■ WHAT THE TASK REQUIRES:
Your answer should consist of every line in the records that holds "soap".

■ RECORDS PROVIDED:

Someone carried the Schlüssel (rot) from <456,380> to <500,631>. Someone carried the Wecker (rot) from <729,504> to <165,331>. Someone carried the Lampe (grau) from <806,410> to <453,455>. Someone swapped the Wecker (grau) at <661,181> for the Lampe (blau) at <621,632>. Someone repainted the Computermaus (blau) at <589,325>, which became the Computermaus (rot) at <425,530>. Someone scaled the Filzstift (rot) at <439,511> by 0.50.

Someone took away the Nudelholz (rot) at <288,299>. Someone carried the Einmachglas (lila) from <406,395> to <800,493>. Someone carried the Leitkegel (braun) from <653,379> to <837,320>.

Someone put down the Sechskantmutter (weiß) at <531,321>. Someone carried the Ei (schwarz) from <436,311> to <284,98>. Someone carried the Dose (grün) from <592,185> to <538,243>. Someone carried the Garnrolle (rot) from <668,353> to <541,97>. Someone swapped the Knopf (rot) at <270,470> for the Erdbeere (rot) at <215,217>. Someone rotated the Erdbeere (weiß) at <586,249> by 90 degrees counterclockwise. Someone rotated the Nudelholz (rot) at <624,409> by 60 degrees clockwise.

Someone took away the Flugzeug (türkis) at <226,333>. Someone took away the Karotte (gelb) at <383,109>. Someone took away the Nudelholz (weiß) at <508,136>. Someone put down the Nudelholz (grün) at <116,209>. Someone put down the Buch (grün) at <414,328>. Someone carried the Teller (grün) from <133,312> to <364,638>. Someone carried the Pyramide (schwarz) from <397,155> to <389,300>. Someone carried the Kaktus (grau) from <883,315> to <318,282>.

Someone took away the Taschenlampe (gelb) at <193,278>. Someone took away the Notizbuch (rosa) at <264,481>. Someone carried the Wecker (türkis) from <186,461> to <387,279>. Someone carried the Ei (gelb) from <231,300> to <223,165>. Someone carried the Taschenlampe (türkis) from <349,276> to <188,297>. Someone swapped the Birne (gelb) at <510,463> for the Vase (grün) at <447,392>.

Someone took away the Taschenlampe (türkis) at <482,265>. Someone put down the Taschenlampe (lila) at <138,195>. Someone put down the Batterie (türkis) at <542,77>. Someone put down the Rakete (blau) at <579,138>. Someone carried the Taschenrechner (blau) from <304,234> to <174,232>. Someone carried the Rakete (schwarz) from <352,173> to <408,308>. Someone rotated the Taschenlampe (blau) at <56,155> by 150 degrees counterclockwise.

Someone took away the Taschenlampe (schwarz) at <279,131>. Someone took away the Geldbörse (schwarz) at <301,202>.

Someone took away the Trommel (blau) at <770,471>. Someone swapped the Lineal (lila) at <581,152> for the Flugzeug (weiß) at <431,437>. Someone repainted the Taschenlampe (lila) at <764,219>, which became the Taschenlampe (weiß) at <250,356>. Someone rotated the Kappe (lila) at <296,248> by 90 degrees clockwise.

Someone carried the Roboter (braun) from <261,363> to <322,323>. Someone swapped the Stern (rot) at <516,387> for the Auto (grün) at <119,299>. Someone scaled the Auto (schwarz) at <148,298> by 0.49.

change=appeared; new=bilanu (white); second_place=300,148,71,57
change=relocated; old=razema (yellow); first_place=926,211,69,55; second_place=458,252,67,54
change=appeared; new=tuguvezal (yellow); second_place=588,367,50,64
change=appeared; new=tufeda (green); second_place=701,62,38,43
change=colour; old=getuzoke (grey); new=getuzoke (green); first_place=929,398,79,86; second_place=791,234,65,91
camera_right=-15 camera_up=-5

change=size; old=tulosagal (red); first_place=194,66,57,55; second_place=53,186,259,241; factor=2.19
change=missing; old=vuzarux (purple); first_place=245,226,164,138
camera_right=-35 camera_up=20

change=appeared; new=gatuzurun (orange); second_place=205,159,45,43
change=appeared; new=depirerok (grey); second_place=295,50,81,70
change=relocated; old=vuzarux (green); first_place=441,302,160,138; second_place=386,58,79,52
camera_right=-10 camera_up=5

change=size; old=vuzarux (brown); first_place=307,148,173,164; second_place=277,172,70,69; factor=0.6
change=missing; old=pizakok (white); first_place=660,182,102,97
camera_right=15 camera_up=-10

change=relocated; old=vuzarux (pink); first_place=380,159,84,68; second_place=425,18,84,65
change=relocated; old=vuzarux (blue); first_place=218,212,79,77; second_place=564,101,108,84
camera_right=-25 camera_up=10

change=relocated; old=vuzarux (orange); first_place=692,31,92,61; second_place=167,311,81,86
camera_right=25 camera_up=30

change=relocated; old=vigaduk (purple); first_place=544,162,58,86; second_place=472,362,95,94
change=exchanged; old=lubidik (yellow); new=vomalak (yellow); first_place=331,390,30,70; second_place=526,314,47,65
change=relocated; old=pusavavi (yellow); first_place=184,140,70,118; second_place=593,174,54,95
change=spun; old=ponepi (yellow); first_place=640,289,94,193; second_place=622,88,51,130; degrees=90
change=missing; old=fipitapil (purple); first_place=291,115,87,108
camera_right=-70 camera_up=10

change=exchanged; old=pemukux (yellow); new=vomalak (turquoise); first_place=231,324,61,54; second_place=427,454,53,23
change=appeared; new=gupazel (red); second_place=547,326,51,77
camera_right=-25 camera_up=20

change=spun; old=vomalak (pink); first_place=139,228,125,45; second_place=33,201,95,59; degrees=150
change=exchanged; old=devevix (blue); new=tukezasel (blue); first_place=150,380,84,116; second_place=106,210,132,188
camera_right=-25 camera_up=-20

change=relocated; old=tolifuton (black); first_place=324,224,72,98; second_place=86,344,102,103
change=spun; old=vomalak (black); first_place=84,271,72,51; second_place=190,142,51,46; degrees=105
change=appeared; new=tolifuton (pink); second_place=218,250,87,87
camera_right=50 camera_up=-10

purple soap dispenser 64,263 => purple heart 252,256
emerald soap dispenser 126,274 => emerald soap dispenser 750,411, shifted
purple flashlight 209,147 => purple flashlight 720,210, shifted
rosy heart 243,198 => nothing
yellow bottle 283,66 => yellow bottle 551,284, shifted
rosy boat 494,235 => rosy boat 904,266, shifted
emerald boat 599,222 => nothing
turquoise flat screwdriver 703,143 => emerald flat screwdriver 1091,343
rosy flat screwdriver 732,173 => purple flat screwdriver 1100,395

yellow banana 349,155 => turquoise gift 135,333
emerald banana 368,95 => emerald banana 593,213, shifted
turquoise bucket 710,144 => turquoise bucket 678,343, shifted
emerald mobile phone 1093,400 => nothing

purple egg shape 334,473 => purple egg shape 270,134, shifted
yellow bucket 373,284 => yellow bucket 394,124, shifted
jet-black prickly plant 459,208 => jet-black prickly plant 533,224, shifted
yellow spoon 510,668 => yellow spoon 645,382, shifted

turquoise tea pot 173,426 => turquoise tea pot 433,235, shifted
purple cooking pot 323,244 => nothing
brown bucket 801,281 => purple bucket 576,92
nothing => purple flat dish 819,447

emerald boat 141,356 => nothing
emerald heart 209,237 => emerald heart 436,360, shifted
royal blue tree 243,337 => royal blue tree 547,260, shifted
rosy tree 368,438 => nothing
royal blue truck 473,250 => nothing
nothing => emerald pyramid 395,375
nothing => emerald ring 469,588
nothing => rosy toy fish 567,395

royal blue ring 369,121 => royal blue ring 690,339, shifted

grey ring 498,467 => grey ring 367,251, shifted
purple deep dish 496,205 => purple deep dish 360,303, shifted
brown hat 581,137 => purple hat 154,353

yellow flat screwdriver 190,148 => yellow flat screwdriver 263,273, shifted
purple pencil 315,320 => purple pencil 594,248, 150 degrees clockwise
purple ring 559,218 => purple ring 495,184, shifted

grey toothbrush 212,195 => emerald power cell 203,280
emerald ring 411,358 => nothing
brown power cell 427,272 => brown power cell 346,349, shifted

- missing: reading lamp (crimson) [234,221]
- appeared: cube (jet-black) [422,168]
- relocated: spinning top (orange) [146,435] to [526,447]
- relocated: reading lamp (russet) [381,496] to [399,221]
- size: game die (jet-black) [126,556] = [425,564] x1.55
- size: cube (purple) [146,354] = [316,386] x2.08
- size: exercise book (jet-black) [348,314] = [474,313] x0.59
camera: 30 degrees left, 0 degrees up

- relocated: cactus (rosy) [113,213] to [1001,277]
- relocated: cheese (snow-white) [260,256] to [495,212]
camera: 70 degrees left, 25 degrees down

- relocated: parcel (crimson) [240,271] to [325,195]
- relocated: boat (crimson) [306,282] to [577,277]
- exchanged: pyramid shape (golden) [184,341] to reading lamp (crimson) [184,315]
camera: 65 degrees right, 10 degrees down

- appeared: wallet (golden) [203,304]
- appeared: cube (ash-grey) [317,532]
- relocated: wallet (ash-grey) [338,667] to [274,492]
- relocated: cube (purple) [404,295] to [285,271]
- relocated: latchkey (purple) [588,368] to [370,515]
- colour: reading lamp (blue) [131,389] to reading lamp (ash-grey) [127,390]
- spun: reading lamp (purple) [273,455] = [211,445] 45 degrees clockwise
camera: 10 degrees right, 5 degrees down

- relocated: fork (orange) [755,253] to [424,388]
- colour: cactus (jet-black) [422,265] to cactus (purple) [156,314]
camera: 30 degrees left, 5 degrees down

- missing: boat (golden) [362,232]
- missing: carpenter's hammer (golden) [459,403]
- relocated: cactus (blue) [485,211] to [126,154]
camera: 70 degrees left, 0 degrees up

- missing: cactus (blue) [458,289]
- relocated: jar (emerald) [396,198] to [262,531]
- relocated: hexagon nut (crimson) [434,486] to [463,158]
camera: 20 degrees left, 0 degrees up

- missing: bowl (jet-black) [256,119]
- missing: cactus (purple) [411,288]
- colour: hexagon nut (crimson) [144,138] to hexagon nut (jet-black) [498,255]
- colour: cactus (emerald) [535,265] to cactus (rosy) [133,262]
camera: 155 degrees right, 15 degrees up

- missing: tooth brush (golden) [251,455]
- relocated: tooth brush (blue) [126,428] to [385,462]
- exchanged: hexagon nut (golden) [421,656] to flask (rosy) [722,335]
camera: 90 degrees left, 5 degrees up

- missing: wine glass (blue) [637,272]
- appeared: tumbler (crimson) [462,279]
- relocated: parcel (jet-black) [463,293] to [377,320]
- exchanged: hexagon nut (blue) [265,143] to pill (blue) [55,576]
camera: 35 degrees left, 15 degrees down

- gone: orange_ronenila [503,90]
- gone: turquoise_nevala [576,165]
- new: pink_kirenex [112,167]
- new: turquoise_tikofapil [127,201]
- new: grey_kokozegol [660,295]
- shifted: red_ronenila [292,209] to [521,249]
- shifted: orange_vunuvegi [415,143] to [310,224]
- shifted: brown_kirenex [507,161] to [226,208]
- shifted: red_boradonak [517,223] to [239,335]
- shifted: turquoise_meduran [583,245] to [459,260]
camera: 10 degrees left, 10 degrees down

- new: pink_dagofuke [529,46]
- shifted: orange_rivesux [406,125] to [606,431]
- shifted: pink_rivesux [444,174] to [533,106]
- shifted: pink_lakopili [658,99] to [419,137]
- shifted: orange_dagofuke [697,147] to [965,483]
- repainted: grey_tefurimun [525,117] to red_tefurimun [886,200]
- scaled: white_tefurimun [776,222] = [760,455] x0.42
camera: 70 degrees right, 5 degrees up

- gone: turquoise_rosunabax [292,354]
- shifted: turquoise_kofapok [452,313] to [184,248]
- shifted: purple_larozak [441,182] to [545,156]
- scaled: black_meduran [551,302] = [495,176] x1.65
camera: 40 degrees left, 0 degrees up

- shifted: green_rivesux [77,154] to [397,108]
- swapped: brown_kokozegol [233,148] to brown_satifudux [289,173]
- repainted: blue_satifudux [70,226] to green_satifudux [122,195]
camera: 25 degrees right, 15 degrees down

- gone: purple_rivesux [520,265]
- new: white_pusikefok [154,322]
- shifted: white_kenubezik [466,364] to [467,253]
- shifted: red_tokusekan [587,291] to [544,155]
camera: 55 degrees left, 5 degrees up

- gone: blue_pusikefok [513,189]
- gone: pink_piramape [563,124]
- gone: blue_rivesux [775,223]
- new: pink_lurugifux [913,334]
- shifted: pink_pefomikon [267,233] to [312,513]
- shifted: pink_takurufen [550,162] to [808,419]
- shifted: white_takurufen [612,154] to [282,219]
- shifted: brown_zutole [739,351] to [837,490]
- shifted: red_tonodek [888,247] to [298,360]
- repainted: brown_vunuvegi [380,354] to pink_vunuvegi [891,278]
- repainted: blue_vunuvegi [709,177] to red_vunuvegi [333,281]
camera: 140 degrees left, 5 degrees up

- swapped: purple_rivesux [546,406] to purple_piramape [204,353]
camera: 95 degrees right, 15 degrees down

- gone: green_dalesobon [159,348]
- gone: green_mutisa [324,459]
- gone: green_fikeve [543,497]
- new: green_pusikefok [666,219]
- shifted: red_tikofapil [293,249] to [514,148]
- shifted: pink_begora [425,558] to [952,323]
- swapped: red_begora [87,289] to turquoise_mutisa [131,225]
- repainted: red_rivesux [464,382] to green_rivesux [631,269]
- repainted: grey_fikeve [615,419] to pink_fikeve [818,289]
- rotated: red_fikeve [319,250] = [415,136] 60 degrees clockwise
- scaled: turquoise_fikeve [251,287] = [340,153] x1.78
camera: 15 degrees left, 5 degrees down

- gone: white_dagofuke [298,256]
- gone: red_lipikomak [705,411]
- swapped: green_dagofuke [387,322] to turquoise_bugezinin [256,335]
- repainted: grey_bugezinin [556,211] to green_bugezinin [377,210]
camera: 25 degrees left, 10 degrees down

■ RESULT OF THE TASK:
purple soap dispenser 64,263 => purple heart 252,256
emerald soap dispenser 126,274 => emerald soap dispenser 750,411, shifted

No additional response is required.